◆ **THE DATA**:
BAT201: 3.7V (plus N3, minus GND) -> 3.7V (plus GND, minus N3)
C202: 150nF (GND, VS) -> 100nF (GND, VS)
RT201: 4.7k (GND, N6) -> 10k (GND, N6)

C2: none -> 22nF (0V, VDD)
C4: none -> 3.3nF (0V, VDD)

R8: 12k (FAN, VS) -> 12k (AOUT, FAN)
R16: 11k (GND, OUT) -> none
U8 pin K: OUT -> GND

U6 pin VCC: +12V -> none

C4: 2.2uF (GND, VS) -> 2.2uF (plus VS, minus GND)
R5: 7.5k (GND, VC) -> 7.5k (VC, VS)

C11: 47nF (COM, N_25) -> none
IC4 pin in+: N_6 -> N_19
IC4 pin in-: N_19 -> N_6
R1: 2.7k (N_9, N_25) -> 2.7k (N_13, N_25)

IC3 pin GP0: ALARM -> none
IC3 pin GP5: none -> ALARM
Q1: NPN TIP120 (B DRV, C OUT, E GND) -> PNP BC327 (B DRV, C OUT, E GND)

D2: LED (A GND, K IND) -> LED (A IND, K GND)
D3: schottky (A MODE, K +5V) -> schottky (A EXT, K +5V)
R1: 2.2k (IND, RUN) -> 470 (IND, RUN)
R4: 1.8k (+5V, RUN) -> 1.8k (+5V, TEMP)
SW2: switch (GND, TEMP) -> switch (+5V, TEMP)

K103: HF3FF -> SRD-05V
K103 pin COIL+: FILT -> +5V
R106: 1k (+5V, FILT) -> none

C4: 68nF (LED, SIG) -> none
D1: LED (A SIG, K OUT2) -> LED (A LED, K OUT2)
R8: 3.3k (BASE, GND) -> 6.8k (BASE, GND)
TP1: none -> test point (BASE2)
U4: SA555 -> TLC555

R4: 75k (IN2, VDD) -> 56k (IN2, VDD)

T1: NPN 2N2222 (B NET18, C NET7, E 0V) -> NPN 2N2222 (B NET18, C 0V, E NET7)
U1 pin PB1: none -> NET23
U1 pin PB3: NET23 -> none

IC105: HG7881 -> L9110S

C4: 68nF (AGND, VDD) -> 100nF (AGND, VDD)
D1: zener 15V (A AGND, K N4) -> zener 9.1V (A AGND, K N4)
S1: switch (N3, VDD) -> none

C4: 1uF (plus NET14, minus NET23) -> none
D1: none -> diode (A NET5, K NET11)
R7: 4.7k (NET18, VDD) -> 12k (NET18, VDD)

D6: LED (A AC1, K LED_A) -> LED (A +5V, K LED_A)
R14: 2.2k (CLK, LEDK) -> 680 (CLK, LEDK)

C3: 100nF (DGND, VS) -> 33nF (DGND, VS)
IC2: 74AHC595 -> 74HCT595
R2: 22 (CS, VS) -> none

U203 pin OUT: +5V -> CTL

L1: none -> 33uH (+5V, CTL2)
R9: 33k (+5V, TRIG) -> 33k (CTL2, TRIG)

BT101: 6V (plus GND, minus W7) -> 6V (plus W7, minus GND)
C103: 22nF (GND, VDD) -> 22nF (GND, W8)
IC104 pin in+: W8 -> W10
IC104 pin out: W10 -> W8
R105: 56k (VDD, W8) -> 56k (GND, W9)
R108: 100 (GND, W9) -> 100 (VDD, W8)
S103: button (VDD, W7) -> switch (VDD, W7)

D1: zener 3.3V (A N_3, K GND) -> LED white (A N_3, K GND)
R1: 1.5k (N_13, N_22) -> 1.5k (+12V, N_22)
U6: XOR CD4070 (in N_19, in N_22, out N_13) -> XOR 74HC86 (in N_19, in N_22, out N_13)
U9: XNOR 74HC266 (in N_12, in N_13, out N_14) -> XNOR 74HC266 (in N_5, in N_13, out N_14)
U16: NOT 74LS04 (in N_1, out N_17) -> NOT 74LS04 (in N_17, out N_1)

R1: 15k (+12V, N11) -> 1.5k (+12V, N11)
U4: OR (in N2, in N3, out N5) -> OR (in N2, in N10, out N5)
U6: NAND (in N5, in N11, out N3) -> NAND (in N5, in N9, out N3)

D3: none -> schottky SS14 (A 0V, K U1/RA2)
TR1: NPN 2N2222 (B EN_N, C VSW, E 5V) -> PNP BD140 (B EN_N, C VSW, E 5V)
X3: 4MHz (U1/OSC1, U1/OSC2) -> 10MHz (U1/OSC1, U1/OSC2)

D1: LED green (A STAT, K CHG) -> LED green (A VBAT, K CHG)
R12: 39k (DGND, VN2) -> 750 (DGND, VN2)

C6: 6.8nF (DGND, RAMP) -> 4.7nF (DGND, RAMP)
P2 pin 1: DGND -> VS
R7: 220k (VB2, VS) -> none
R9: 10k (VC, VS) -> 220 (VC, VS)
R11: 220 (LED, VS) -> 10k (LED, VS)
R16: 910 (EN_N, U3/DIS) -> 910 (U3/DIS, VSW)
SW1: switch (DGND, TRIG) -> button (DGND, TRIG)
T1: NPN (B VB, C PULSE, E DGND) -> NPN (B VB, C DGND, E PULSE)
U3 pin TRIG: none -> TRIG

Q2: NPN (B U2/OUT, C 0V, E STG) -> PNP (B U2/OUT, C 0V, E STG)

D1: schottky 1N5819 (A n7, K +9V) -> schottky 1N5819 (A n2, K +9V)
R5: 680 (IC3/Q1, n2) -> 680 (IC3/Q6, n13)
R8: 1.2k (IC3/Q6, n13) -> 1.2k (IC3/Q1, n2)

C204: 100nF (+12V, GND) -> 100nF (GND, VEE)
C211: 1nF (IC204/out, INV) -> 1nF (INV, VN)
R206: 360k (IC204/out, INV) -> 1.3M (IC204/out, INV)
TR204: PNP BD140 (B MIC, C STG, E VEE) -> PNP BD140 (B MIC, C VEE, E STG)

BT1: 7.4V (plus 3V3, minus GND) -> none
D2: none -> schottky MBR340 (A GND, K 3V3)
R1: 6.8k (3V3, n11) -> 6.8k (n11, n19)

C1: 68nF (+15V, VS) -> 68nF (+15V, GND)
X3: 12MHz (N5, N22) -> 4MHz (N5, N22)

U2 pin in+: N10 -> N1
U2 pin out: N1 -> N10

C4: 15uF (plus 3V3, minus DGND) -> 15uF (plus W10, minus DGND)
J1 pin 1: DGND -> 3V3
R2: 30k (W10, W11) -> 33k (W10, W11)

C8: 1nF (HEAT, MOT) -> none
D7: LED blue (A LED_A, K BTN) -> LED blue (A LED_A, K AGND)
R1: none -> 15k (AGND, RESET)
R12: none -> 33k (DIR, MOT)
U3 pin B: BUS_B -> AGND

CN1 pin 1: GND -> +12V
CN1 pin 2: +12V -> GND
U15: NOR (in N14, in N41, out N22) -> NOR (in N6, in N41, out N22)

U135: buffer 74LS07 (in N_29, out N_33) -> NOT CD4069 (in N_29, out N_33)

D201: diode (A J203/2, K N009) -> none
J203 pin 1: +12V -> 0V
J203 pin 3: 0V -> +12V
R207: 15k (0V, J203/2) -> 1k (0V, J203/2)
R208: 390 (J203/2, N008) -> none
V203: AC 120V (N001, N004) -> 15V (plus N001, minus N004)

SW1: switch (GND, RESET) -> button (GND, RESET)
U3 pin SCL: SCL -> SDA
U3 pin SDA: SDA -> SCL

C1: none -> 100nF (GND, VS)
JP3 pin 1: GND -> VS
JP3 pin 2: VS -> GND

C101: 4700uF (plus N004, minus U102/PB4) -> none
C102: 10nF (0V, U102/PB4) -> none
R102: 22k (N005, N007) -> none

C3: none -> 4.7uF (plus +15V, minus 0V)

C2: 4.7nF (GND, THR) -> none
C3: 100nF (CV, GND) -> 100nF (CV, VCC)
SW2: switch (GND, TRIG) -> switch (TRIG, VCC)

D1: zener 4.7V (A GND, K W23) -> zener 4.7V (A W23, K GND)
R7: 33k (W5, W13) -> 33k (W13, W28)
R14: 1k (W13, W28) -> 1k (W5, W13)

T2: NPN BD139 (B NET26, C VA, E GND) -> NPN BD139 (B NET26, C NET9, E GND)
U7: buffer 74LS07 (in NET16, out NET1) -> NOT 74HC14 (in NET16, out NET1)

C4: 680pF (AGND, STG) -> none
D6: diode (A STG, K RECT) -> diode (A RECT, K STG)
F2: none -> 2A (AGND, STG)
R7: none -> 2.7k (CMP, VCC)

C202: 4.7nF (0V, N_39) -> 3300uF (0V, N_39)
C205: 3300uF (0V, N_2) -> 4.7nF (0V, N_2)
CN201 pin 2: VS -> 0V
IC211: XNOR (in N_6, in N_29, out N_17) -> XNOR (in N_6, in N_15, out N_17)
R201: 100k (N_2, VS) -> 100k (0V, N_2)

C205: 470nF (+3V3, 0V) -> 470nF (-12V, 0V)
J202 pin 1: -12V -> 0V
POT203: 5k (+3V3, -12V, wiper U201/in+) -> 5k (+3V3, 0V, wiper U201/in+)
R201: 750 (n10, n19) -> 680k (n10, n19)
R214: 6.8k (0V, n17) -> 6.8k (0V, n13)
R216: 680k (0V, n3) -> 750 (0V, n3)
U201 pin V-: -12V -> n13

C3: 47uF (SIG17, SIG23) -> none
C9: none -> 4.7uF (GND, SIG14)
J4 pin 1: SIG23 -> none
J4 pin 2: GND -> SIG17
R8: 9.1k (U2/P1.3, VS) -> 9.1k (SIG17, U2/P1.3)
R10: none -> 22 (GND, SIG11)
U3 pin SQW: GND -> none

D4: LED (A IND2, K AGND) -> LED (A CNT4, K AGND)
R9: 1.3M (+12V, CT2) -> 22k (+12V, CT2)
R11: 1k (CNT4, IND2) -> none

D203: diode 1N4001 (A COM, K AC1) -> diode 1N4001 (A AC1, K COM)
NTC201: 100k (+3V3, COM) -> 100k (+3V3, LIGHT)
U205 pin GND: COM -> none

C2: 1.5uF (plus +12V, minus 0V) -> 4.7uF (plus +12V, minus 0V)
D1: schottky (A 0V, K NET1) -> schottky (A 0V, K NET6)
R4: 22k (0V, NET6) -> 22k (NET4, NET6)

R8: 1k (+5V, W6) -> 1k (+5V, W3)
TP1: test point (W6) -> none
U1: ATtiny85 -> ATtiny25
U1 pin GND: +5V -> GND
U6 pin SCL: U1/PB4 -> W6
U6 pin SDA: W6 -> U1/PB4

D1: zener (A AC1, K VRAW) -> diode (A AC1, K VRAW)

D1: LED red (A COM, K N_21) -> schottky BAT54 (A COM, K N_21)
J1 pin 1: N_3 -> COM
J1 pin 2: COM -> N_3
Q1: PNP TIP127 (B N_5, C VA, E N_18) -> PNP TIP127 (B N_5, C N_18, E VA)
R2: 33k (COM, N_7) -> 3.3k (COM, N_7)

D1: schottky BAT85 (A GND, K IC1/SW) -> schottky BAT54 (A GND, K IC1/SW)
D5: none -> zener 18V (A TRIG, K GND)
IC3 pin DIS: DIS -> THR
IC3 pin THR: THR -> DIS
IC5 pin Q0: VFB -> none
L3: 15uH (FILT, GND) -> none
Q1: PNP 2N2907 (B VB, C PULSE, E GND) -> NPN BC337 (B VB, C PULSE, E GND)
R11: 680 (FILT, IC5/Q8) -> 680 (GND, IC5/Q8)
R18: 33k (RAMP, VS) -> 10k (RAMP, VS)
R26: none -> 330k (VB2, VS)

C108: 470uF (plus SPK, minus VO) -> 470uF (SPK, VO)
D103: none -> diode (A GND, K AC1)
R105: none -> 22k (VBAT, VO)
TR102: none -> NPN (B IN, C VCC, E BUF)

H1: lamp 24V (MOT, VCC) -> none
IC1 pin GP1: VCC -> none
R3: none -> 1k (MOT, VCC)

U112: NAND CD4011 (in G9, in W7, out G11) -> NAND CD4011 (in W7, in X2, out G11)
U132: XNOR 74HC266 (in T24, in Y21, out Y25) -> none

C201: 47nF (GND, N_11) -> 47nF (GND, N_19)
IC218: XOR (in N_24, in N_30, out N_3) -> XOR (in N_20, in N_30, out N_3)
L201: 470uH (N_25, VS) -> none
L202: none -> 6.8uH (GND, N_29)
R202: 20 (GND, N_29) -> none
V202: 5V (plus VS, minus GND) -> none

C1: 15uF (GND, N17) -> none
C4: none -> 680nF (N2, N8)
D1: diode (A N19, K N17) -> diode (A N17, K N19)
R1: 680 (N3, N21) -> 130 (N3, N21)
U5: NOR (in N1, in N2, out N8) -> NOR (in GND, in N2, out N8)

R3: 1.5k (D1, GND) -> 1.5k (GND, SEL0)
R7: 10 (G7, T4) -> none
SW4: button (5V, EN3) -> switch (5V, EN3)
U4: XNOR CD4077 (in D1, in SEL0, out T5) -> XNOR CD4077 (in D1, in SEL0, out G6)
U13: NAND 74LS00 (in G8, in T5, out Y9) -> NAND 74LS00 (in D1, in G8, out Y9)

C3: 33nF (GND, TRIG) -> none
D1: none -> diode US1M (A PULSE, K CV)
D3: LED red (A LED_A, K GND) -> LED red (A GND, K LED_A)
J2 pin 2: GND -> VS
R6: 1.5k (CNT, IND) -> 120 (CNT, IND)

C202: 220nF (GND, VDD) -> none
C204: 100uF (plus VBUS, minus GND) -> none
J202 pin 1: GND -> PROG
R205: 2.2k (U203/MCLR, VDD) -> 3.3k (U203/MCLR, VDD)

◆ **EXERCISE OBJECTIVE**: Within the material above, the line with "R1: 1.5k (N_13, N_22) -> 1.5k (+12V, N_22)" opens the range and the line with "C8: 1nF (HEAT, MOT) -> none" closes it; reproduce that range word for word.

◆ **OUTPUT BELOW**:
R1: 1.5k (N_13, N_22) -> 1.5k (+12V, N_22)
U6: XOR CD4070 (in N_19, in N_22, out N_13) -> XOR 74HC86 (in N_19, in N_22, out N_13)
U9: XNOR 74HC266 (in N_12, in N_13, out N_14) -> XNOR 74HC266 (in N_5, in N_13, out N_14)
U16: NOT 74LS04 (in N_1, out N_17) -> NOT 74LS04 (in N_17, out N_1)

R1: 15k (+12V, N11) -> 1.5k (+12V, N11)
U4: OR (in N2, in N3, out N5) -> OR (in N2, in N10, out N5)
U6: NAND (in N5, in N11, out N3) -> NAND (in N5, in N9, out N3)

D3: none -> schottky SS14 (A 0V, K U1/RA2)
TR1: NPN 2N2222 (B EN_N, C VSW, E 5V) -> PNP BD140 (B EN_N, C VSW, E 5V)
X3: 4MHz (U1/OSC1, U1/OSC2) -> 10MHz (U1/OSC1, U1/OSC2)

D1: LED green (A STAT, K CHG) -> LED green (A VBAT, K CHG)
R12: 39k (DGND, VN2) -> 750 (DGND, VN2)

C6: 6.8nF (DGND, RAMP) -> 4.7nF (DGND, RAMP)
P2 pin 1: DGND -> VS
R7: 220k (VB2, VS) -> none
R9: 10k (VC, VS) -> 220 (VC, VS)
R11: 220 (LED, VS) -> 10k (LED, VS)
R16: 910 (EN_N, U3/DIS) -> 910 (U3/DIS, VSW)
SW1: switch (DGND, TRIG) -> button (DGND, TRIG)
T1: NPN (B VB, C PULSE, E DGND) -> NPN (B VB, C DGND, E PULSE)
U3 pin TRIG: none -> TRIG

Q2: NPN (B U2/OUT, C 0V, E STG) -> PNP (B U2/OUT, C 0V, E STG)

D1: schottky 1N5819 (A n7, K +9V) -> schottky 1N5819 (A n2, K +9V)
R5: 680 (IC3/Q1, n2) -> 680 (IC3/Q6, n13)
R8: 1.2k (IC3/Q6, n13) -> 1.2k (IC3/Q1, n2)

C204: 100nF (+12V, GND) -> 100nF (GND, VEE)
C211: 1nF (IC204/out, INV) -> 1nF (INV, VN)
R206: 360k (IC204/out, INV) -> 1.3M (IC204/out, INV)
TR204: PNP BD140 (B MIC, C STG, E VEE) -> PNP BD140 (B MIC, C VEE, E STG)

BT1: 7.4V (plus 3V3, minus GND) -> none
D2: none -> schottky MBR340 (A GND, K 3V3)
R1: 6.8k (3V3, n11) -> 6.8k (n11, n19)

C1: 68nF (+15V, VS) -> 68nF (+15V, GND)
X3: 12MHz (N5, N22) -> 4MHz (N5, N22)

U2 pin in+: N10 -> N1
U2 pin out: N1 -> N10

C4: 15uF (plus 3V3, minus DGND) -> 15uF (plus W10, minus DGND)
J1 pin 1: DGND -> 3V3
R2: 30k (W10, W11) -> 33k (W10, W11)

C8: 1nF (HEAT, MOT) -> none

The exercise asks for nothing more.